TASK MATERIAL:
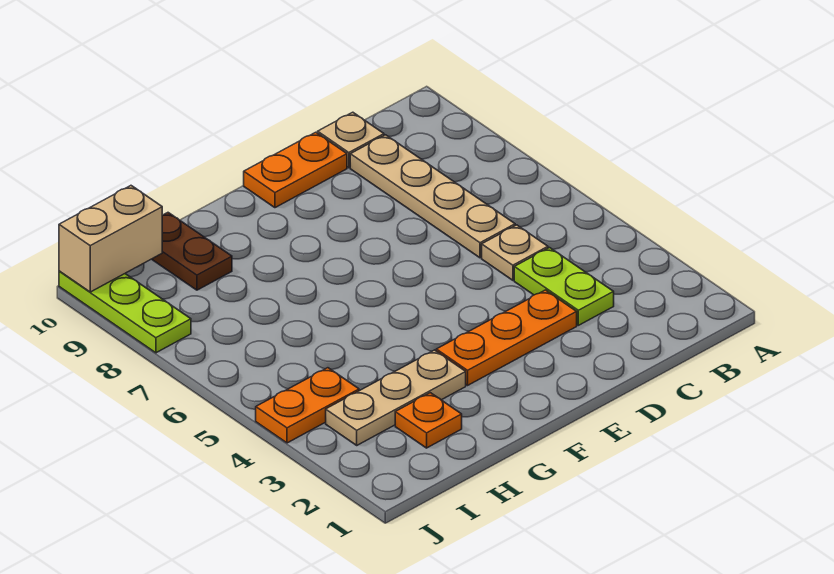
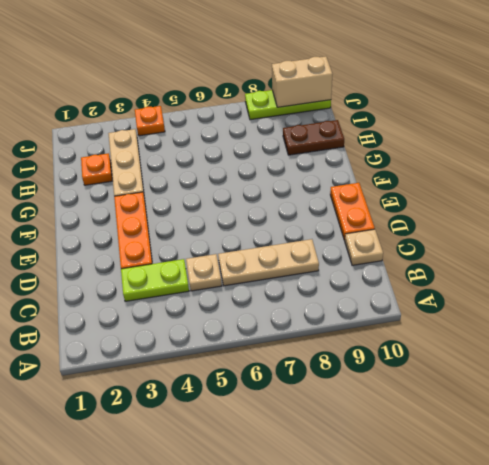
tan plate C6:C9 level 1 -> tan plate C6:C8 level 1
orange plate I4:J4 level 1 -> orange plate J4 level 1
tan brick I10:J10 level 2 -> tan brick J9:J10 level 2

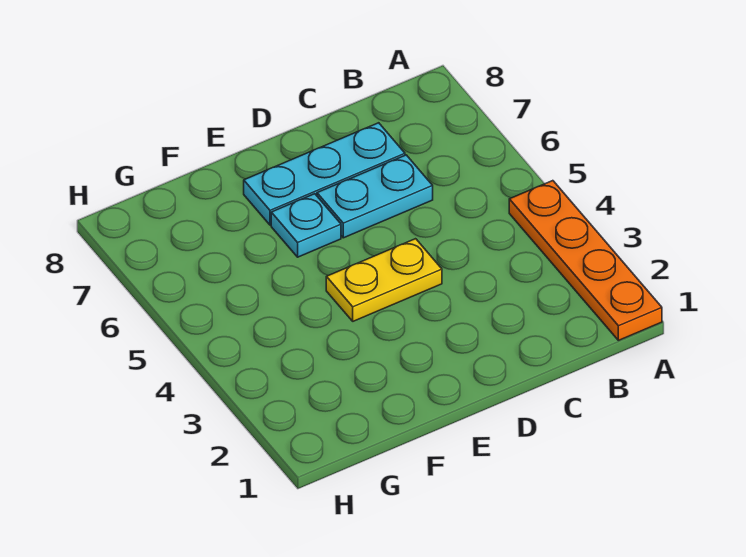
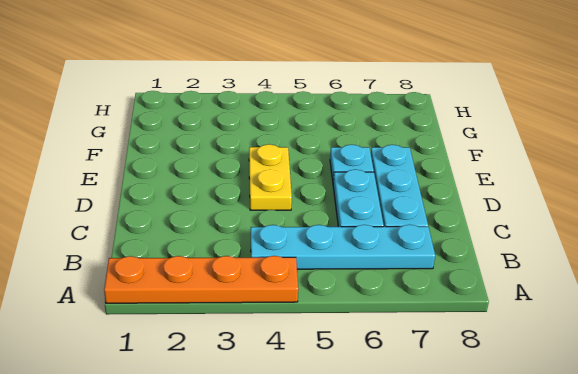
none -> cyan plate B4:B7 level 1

---

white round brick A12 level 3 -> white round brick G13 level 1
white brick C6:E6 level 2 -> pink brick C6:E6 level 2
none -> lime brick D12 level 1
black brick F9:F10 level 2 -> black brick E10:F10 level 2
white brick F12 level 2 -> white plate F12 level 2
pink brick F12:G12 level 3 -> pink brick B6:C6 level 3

WHAT THE TASK REQUIRES:
In the listing above, find the line containing "tan plate C6:C9" and the line containing "none -> cyan plate B4:B7 level 1", then return both of them and every line between, exactly, without pictures.

RESPONSE BELOW:
tan plate C6:C9 level 1 -> tan plate C6:C8 level 1
orange plate I4:J4 level 1 -> orange plate J4 level 1
tan brick I10:J10 level 2 -> tan brick J9:J10 level 2

none -> cyan plate B4:B7 level 1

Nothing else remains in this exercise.